TASK ITEM
Say how many lines of the listing below hold the word "down". Give only that number.

SUPPLIED RECORDS

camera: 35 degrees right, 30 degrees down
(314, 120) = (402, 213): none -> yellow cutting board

--

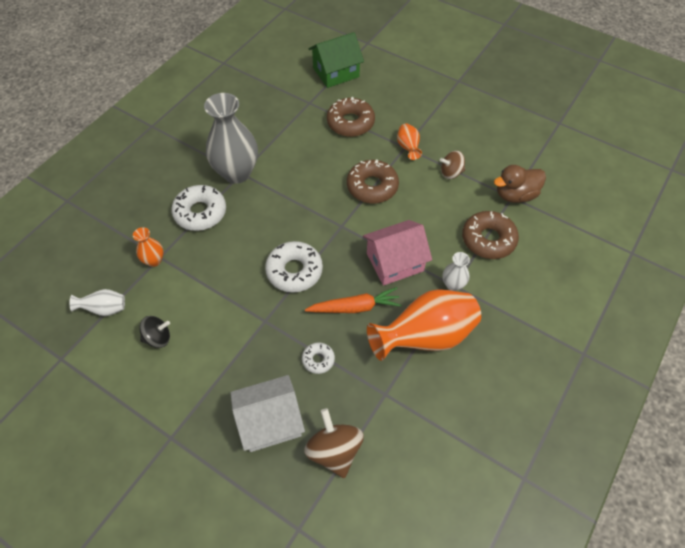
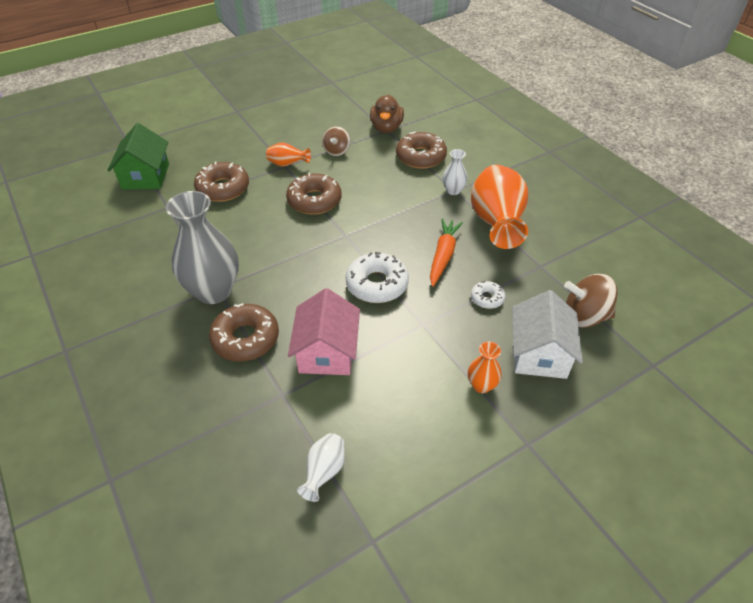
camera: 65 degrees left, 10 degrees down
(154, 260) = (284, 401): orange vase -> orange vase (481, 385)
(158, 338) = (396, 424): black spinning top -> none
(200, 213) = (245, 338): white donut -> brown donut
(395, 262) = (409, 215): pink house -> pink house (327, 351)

---

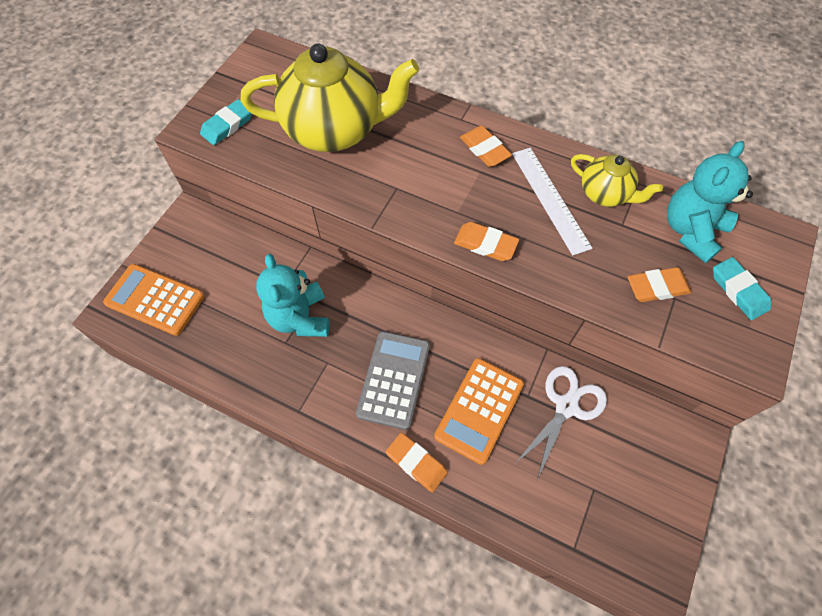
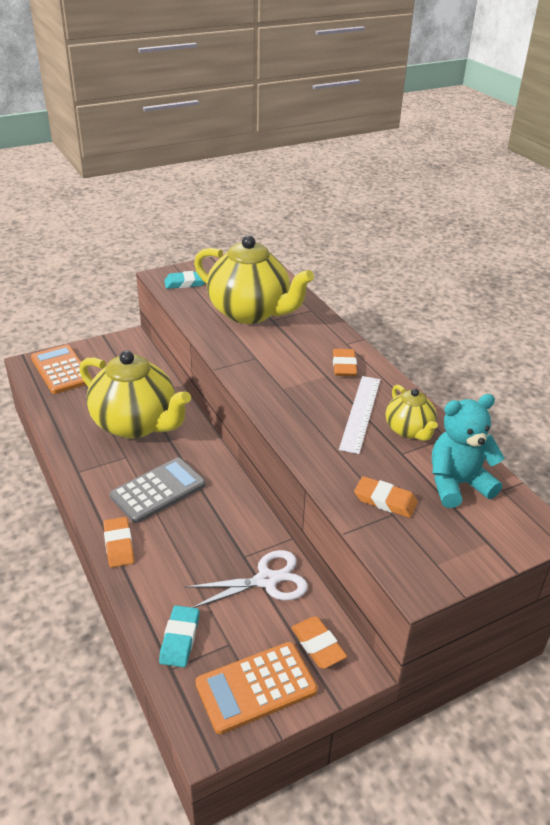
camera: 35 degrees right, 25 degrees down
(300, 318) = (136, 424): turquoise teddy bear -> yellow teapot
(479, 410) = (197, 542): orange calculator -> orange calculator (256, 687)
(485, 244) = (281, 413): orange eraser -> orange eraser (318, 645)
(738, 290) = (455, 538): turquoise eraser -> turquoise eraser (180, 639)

TASK RESULT
3